(Spatial reasoning data)
=====

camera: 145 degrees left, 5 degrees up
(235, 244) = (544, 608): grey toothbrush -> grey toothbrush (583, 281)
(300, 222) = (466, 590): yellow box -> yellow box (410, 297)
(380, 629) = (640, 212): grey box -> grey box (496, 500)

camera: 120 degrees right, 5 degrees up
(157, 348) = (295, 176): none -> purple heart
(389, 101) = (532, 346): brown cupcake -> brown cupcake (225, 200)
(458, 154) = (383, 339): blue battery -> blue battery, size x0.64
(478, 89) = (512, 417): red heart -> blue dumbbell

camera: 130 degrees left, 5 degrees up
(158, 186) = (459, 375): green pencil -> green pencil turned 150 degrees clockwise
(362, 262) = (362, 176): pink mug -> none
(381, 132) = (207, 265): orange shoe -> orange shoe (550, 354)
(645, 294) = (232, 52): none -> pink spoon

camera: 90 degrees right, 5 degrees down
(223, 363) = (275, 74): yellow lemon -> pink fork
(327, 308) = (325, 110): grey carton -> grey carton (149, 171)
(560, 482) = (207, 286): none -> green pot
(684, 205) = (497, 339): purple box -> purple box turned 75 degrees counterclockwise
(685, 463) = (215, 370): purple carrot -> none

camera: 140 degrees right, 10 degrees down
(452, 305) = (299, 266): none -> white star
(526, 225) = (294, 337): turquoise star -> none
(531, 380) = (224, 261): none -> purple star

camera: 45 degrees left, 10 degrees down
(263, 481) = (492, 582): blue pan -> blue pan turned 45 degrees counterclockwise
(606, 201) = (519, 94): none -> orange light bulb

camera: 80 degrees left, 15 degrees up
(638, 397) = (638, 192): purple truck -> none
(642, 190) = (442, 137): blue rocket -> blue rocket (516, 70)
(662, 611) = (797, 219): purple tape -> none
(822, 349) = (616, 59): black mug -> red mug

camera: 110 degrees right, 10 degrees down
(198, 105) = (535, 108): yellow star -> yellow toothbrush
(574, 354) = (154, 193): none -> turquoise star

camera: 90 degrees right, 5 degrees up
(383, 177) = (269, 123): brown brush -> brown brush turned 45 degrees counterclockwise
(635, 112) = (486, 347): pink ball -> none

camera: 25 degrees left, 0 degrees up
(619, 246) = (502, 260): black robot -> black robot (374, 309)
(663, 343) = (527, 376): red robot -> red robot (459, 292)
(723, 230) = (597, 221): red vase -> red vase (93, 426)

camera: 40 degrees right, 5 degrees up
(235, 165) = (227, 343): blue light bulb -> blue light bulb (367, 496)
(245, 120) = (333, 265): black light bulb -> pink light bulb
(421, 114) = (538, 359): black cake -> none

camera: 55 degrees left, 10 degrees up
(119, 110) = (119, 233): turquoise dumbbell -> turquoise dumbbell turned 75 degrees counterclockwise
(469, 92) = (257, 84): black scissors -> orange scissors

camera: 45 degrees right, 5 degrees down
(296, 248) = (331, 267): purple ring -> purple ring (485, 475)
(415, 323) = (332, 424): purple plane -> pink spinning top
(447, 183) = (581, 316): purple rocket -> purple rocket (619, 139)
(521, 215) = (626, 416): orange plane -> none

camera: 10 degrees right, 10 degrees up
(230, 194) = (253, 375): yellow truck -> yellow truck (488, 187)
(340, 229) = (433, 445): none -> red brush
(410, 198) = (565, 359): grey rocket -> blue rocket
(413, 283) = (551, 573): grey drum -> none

=====

--- Try it ---
All lines above from the one containing "(663, 343) = (527, 376): red" to the one containing "(245, 120) = (333, 265): black" must be repeated exactly, both lines included, and no others.

--- Answer space ---
(663, 343) = (527, 376): red robot -> red robot (459, 292)
(723, 230) = (597, 221): red vase -> red vase (93, 426)

camera: 40 degrees right, 5 degrees up
(235, 165) = (227, 343): blue light bulb -> blue light bulb (367, 496)
(245, 120) = (333, 265): black light bulb -> pink light bulb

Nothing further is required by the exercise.